-- THE RECORDS follows --

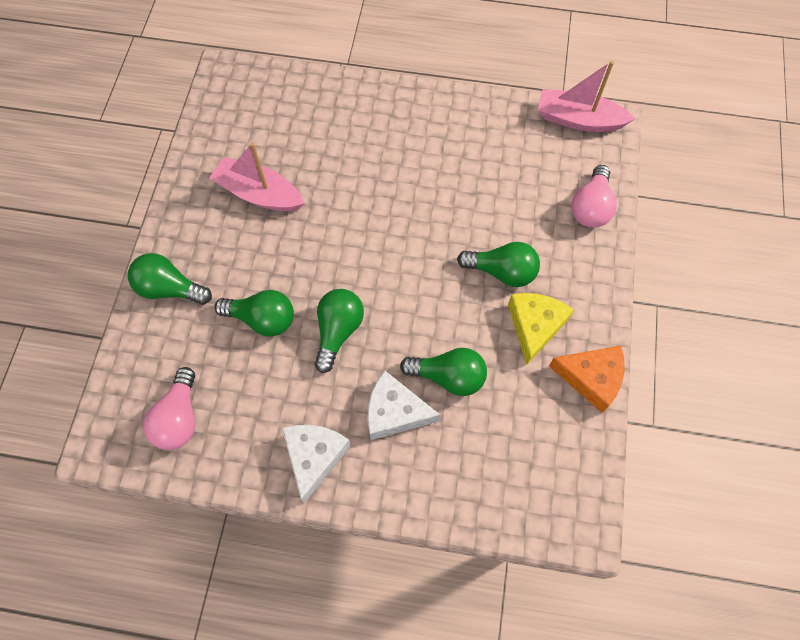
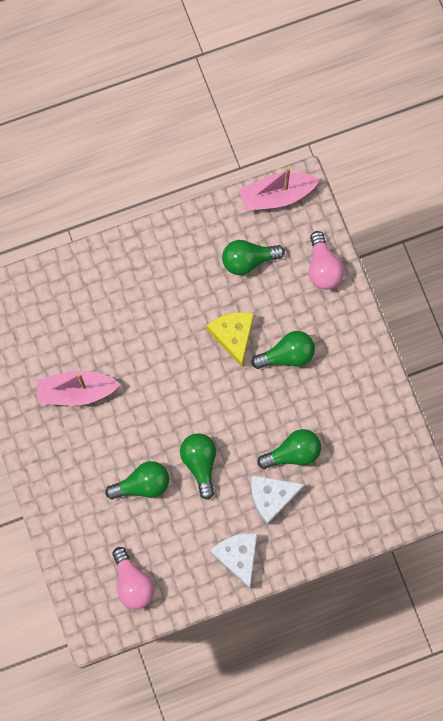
camera: 30 degrees left, 10 degrees up
green light bulb [128,253,212,305] -> green light bulb moved to [222,240,285,275]
yellow cheese [508,293,574,365] -> yellow cheese moved to [207,312,254,367]
orange cheese [549,346,624,413] -> none

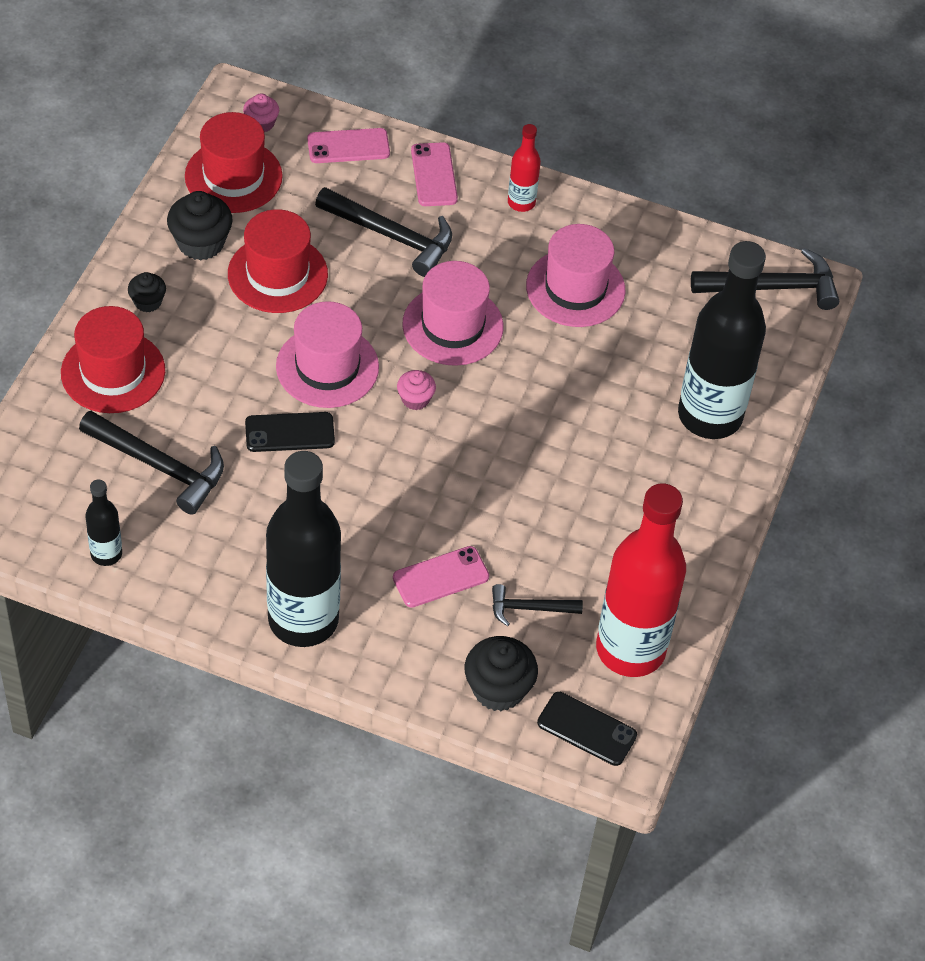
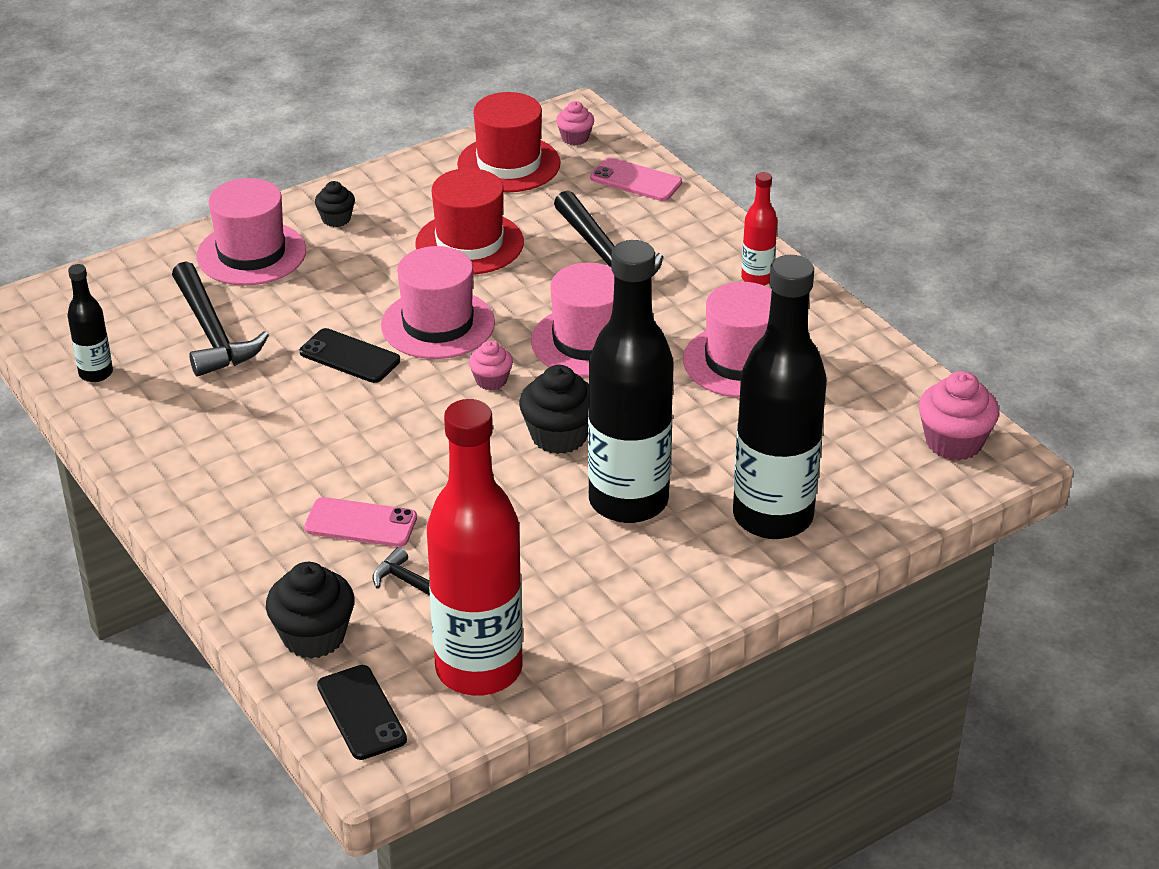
camera: 40 degrees right, 15 degrees down
red hat [61,306,165,413] -> pink hat [196,178,306,286]
black cupcake [167,191,233,261] -> black cupcake moved to [519,365,589,454]
black bottle [266,451,341,647] -> black bottle moved to [588,240,674,523]
pink phone [411,142,458,206] -> none
black hammer [691,248,839,310] -> pink cupcake [919,371,999,461]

-- THE RECORDS concluded --

**PROBLEM TO SOLVE:**
Copy the records exactly. Skip the pictures.

**OUTPUT FOR THIS TASK:**
camera: 30 degrees left, 10 degrees up
green light bulb [128,253,212,305] -> green light bulb moved to [222,240,285,275]
yellow cheese [508,293,574,365] -> yellow cheese moved to [207,312,254,367]
orange cheese [549,346,624,413] -> none

camera: 40 degrees right, 15 degrees down
red hat [61,306,165,413] -> pink hat [196,178,306,286]
black cupcake [167,191,233,261] -> black cupcake moved to [519,365,589,454]
black bottle [266,451,341,647] -> black bottle moved to [588,240,674,523]
pink phone [411,142,458,206] -> none
black hammer [691,248,839,310] -> pink cupcake [919,371,999,461]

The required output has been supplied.